TASK DIRECTIONS: Identify, in the records below, every line where the string "spinning" appears, and copy each such line.
*** DATA FOR PROCESSING Section Begins ***
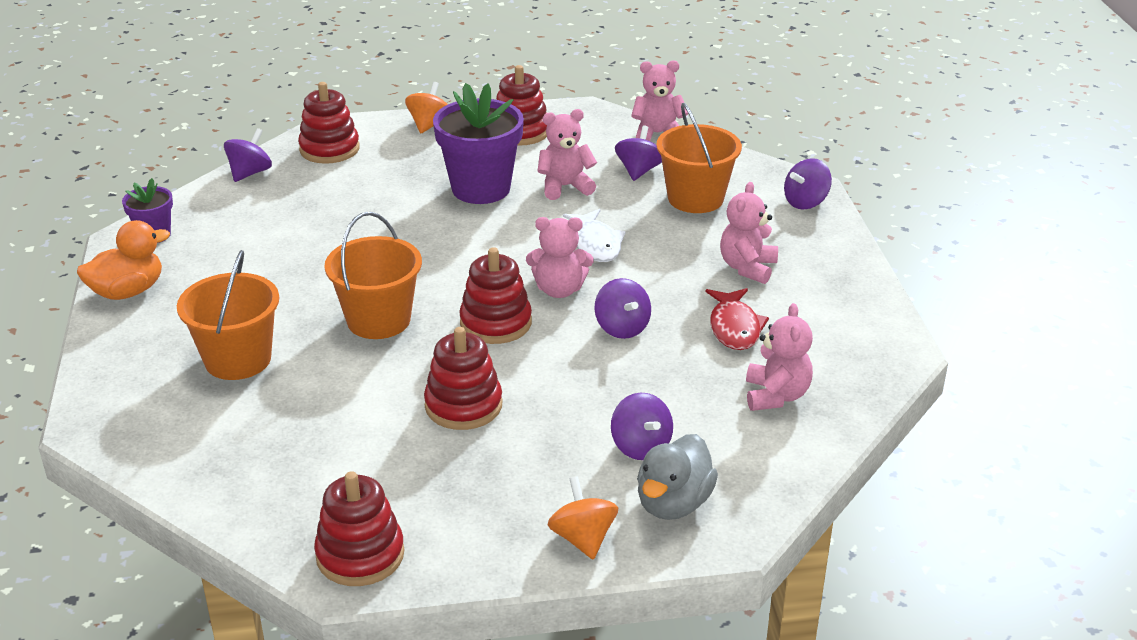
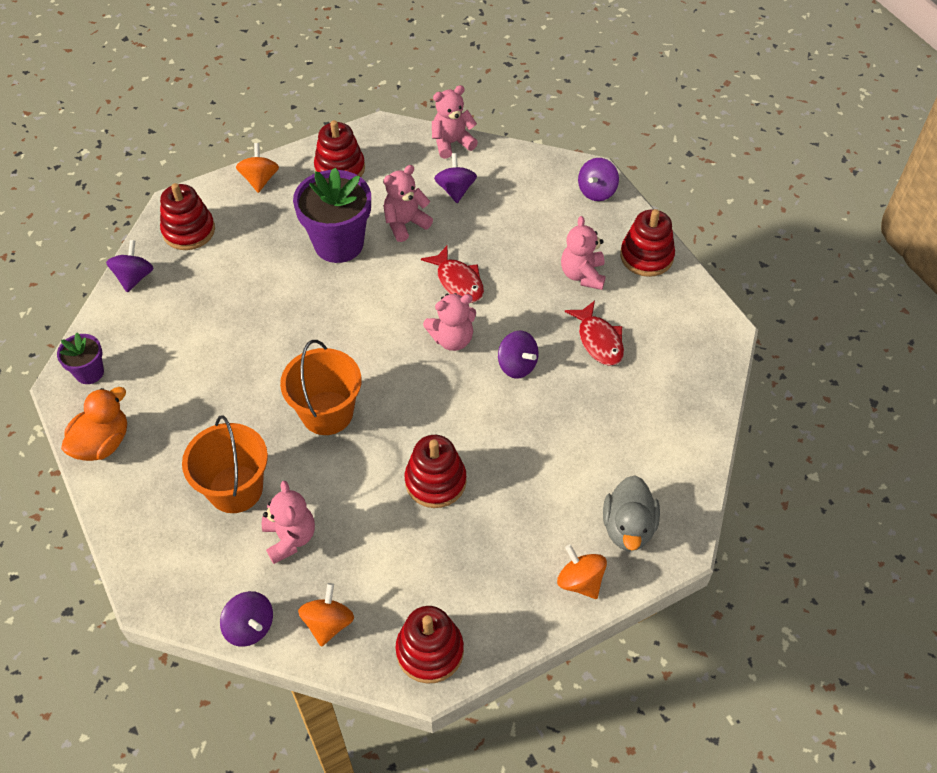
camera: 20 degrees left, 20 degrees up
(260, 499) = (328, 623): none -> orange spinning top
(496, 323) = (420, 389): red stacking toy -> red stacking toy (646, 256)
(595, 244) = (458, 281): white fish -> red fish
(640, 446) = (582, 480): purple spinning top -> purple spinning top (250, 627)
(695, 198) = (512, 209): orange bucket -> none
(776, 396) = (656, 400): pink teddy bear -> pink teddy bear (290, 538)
*** DATA FOR PROCESSING Section Ends ***
*** DATA FOR PROCESSING Section Begins ***
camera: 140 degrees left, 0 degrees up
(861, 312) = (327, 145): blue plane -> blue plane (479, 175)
*** DATA FOR PROCESSING Section Ends ***
WRITTEN REPLY:
(260, 499) = (328, 623): none -> orange spinning top
(640, 446) = (582, 480): purple spinning top -> purple spinning top (250, 627)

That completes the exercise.